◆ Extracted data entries
════

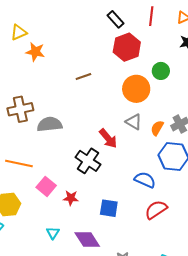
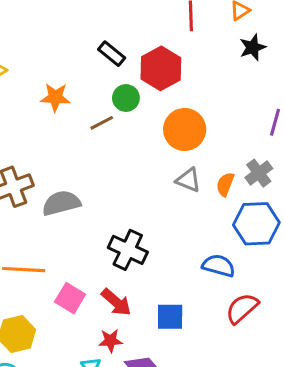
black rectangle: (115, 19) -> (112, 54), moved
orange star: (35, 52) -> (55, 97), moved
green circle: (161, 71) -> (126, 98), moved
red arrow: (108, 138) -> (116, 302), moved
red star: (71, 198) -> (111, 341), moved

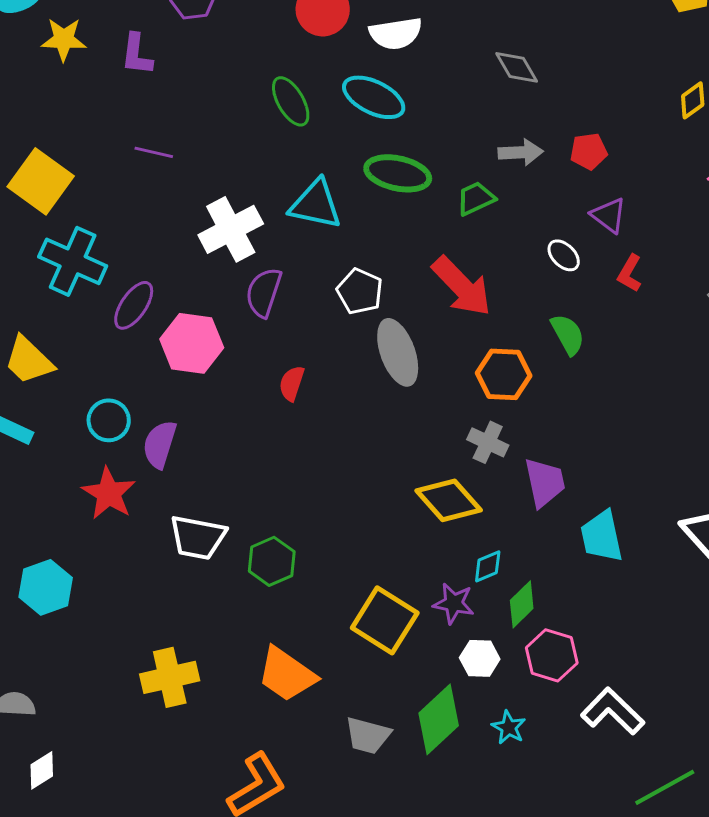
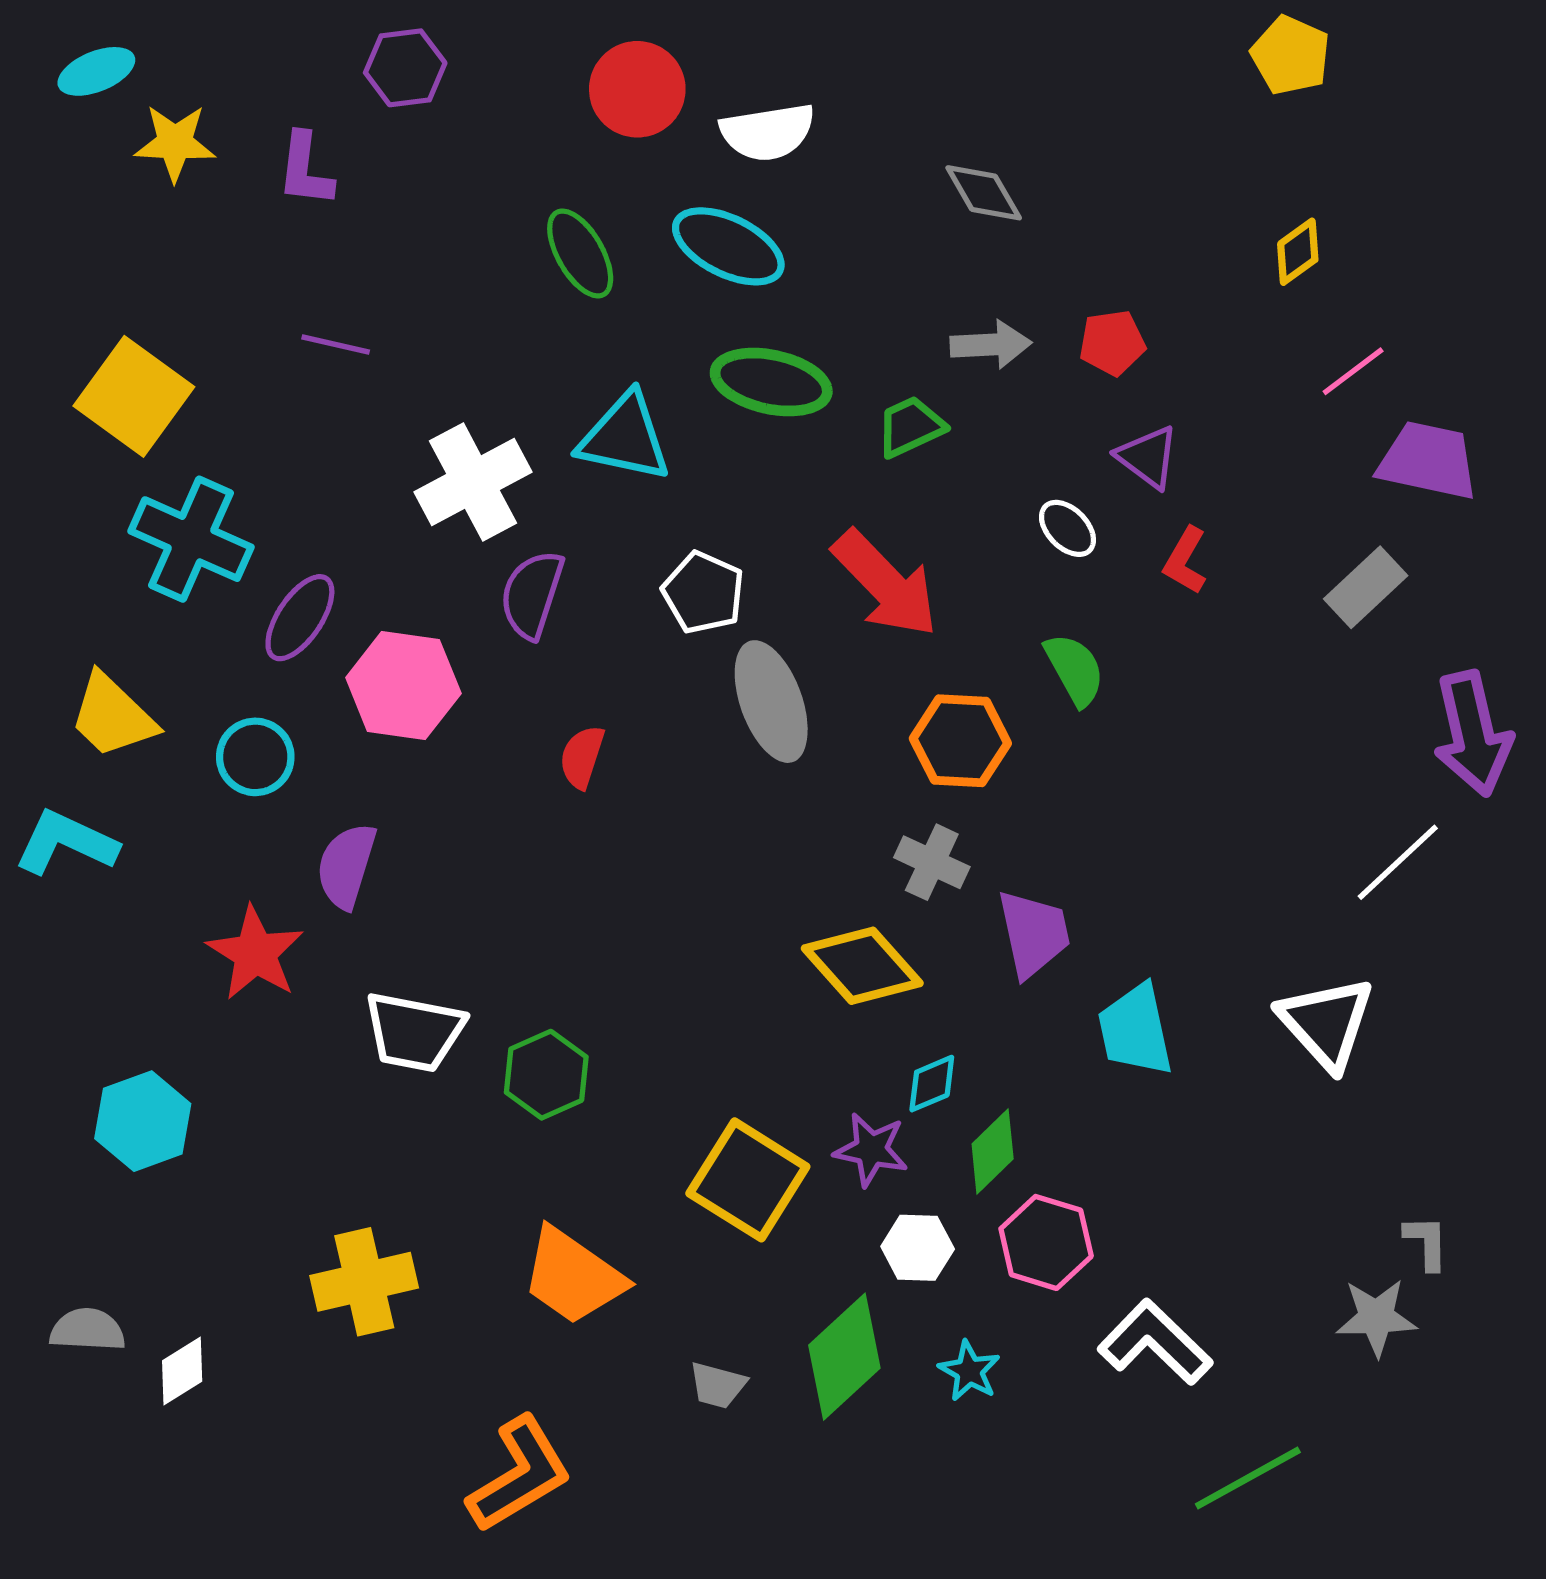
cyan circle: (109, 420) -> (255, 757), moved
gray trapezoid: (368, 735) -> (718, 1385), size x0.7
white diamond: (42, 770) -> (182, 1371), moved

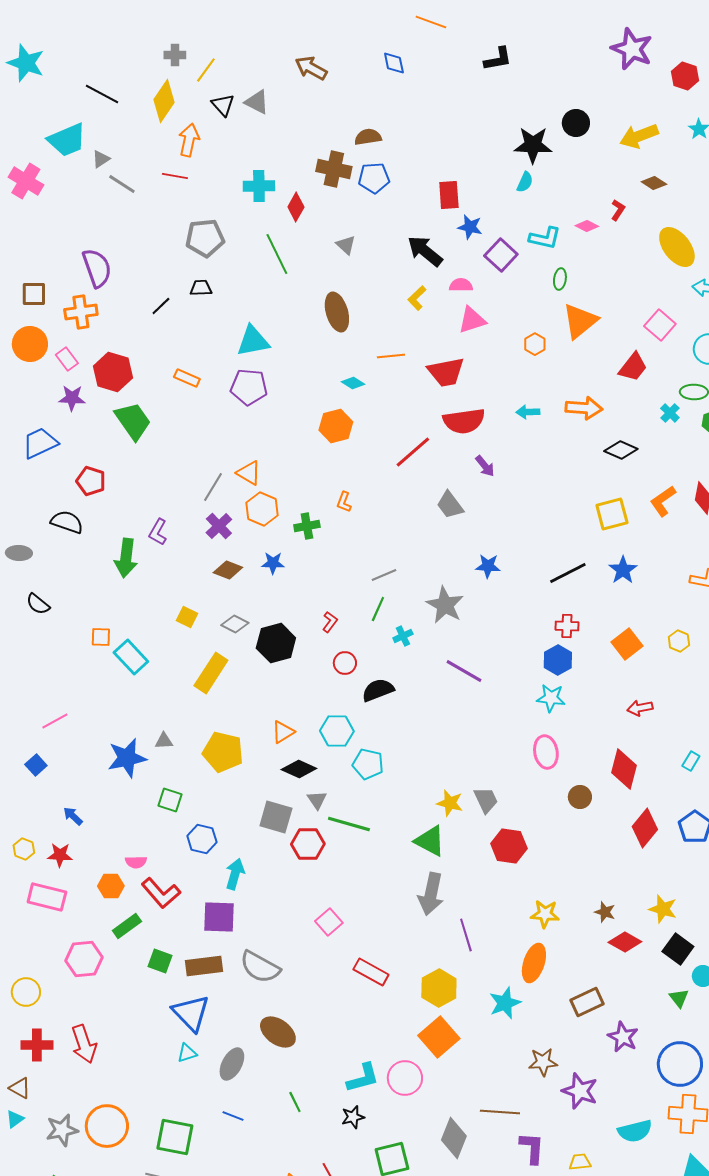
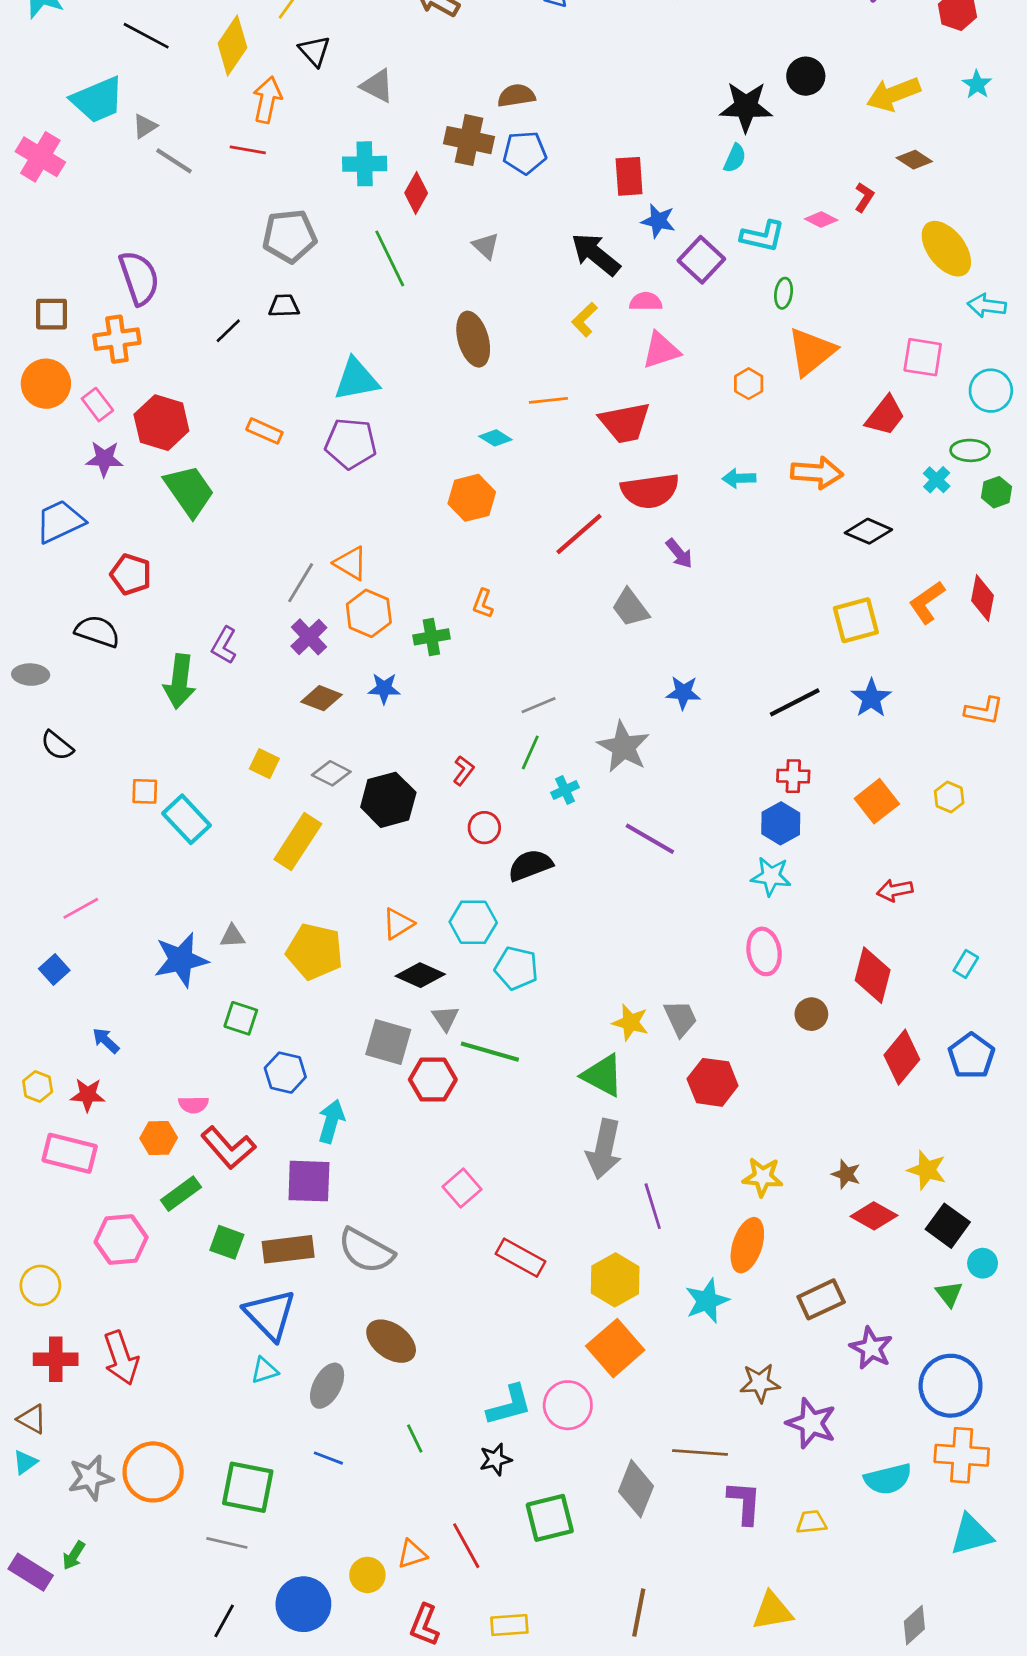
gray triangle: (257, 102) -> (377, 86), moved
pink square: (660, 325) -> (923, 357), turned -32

════

What is needed is a verbatim copy of every entry, with the pictures omitted.

◆ SOLUTION TO THE EXERCISE
black rectangle: (115, 19) -> (112, 54), moved
orange star: (35, 52) -> (55, 97), moved
green circle: (161, 71) -> (126, 98), moved
red arrow: (108, 138) -> (116, 302), moved
red star: (71, 198) -> (111, 341), moved

cyan circle: (109, 420) -> (255, 757), moved
gray trapezoid: (368, 735) -> (718, 1385), size x0.7
white diamond: (42, 770) -> (182, 1371), moved

gray triangle: (257, 102) -> (377, 86), moved
pink square: (660, 325) -> (923, 357), turned -32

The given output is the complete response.